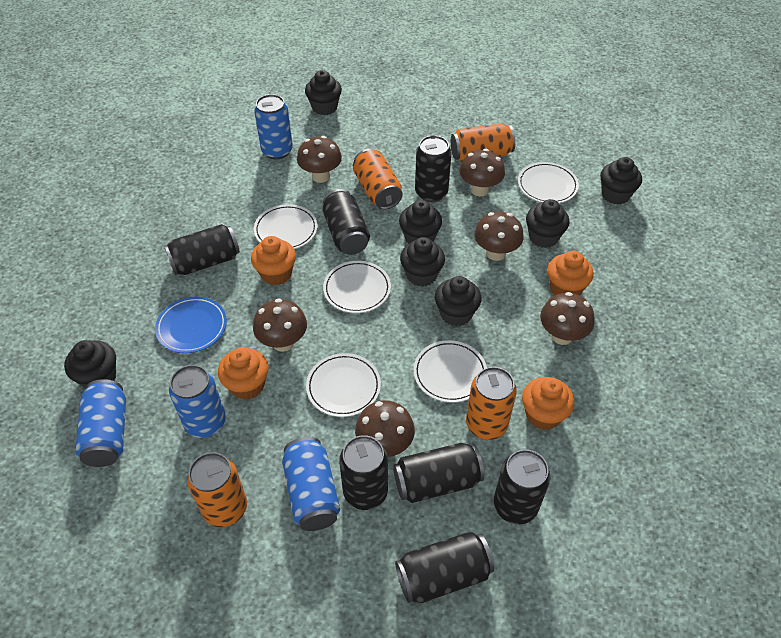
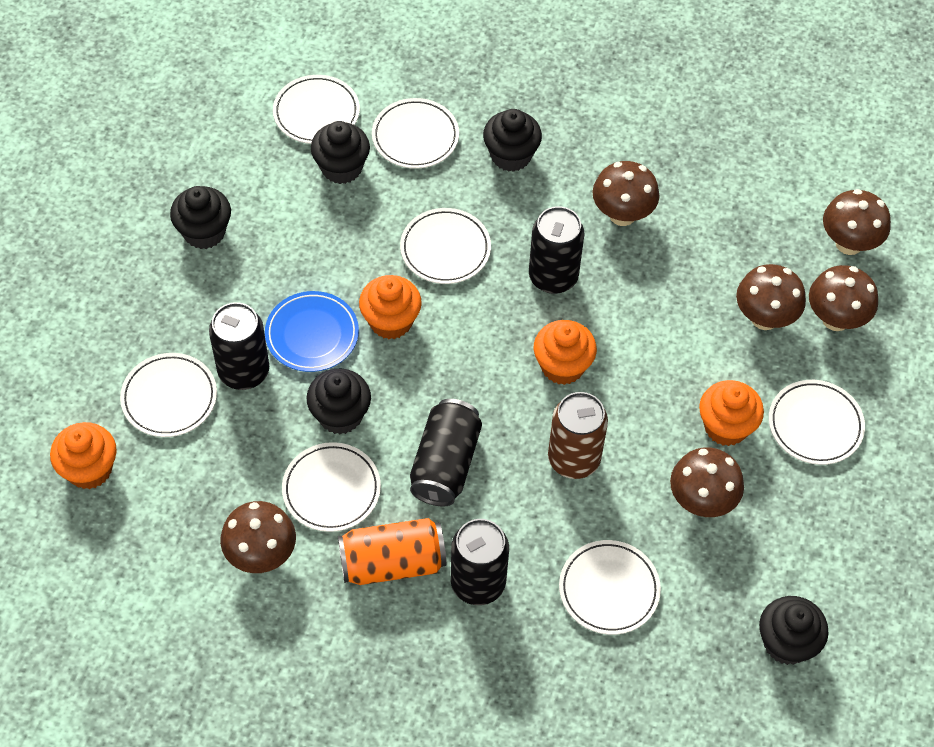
black can: 7 -> 4
black cupcake: 7 -> 5
blue can: 4 -> 0
brown can: 0 -> 1
orange can: 4 -> 1
white plate: 5 -> 7

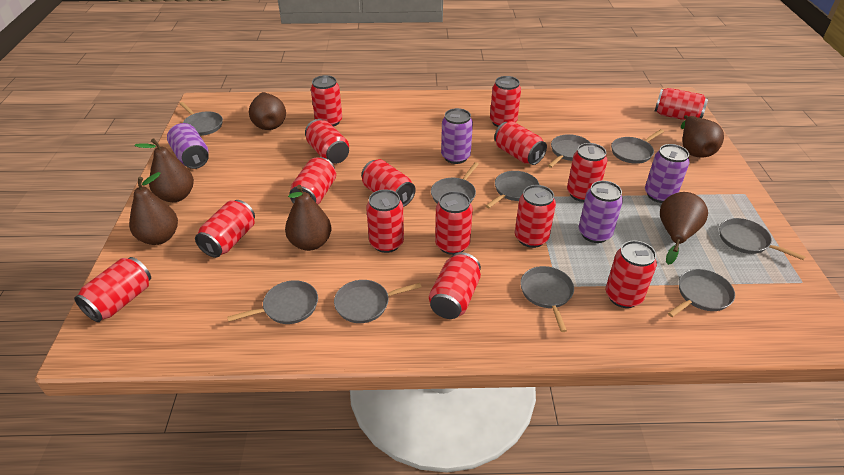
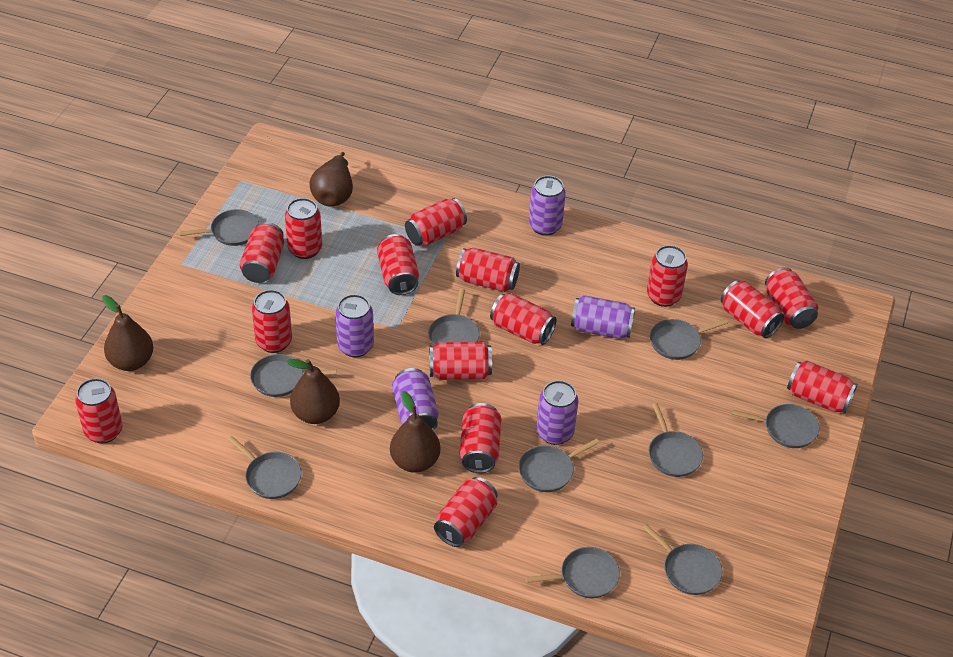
brown pear: 6 -> 4
purple can: 4 -> 5

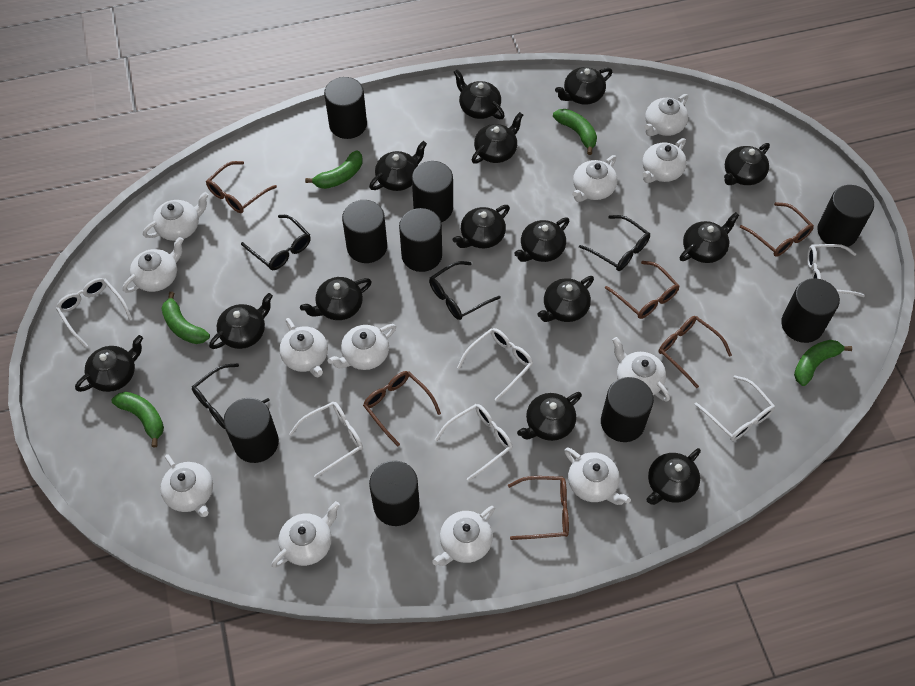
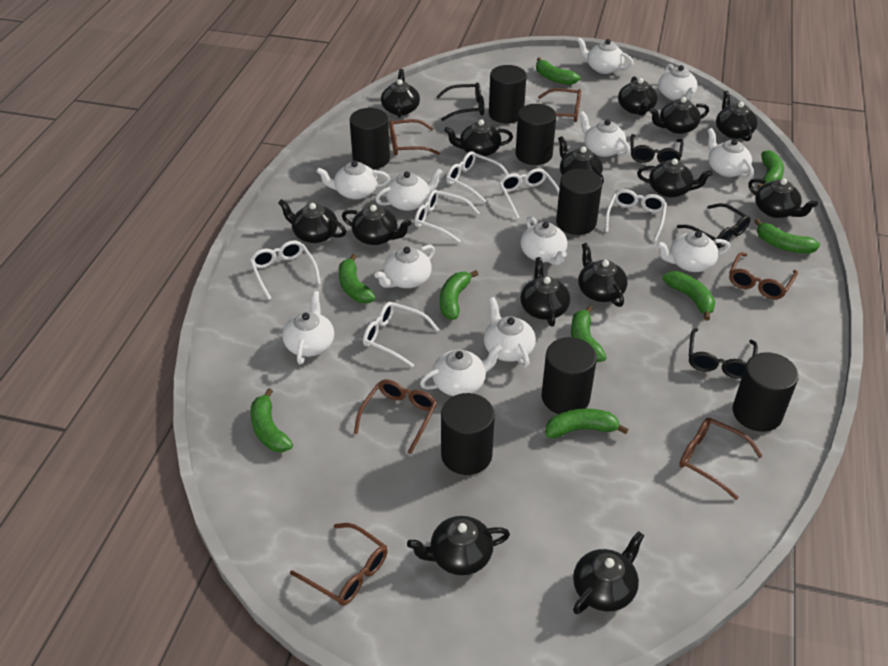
black cylinder: 9 -> 7
green banana: 5 -> 9

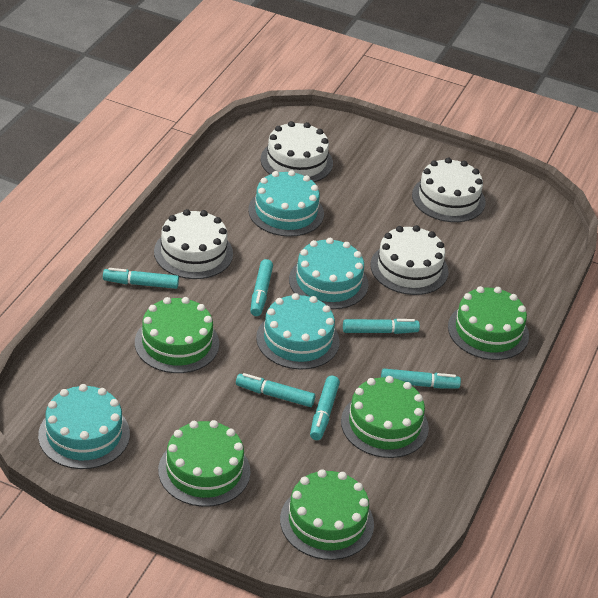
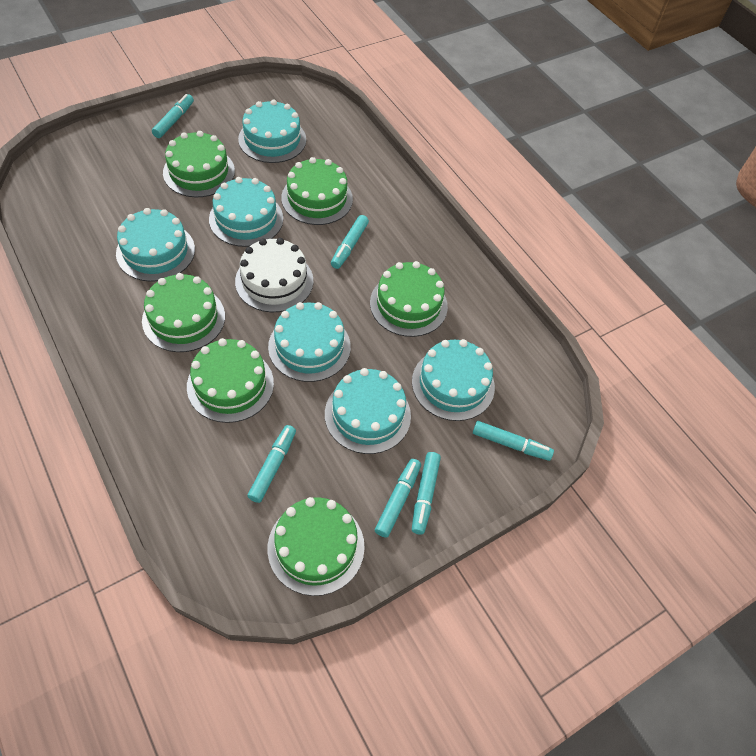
green cake: 5 -> 6
turquoise cake: 4 -> 6
white cake: 4 -> 1

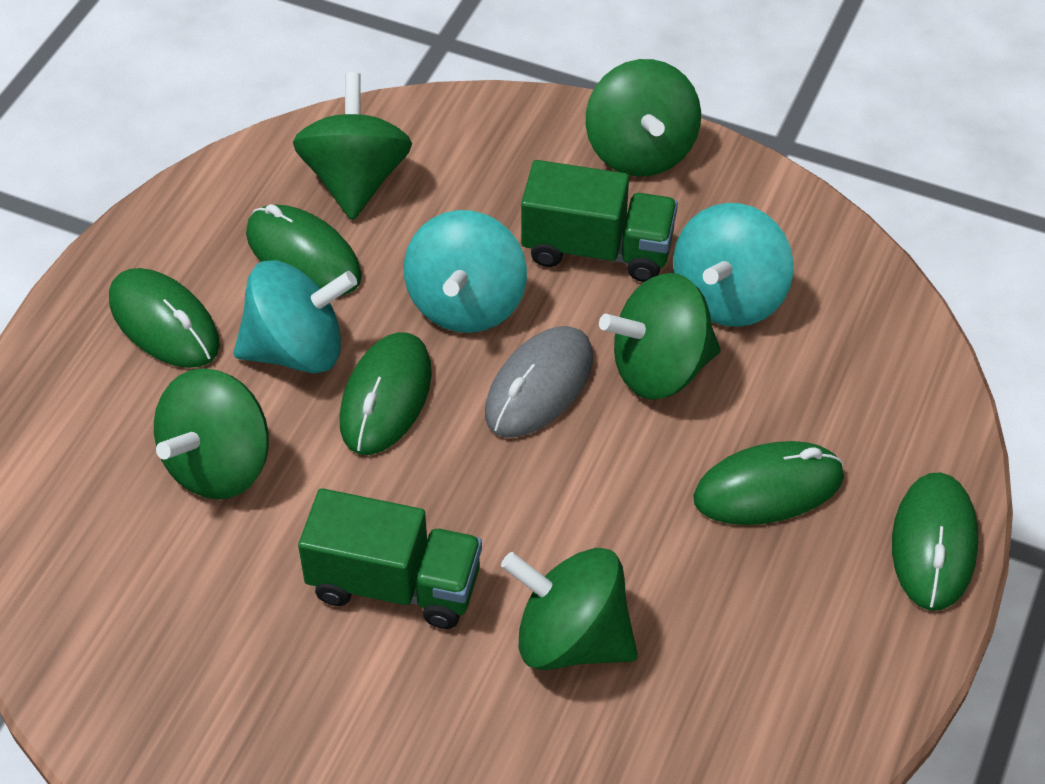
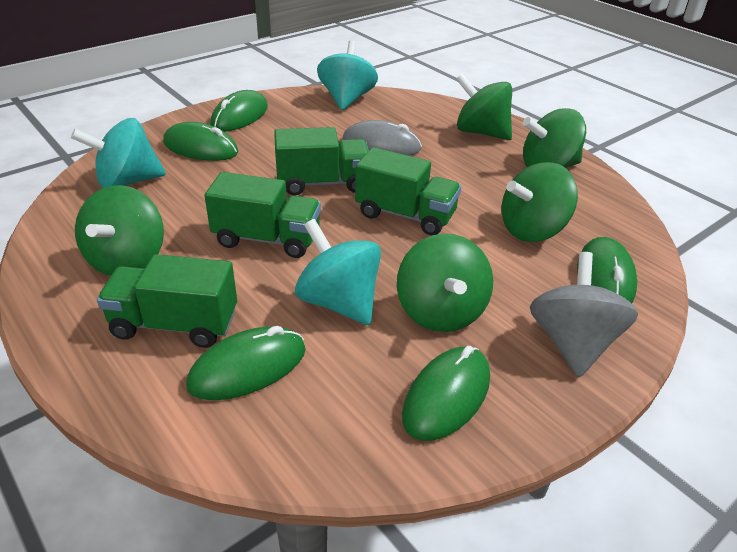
green truck: 2 -> 4
grey spinning top: 0 -> 1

_Assigned task_
Write each entry again exactly, minus any images.

_Exercise solution_
black can: 7 -> 4
black cupcake: 7 -> 5
blue can: 4 -> 0
brown can: 0 -> 1
orange can: 4 -> 1
white plate: 5 -> 7

brown pear: 6 -> 4
purple can: 4 -> 5

black cylinder: 9 -> 7
green banana: 5 -> 9

green cake: 5 -> 6
turquoise cake: 4 -> 6
white cake: 4 -> 1

green truck: 2 -> 4
grey spinning top: 0 -> 1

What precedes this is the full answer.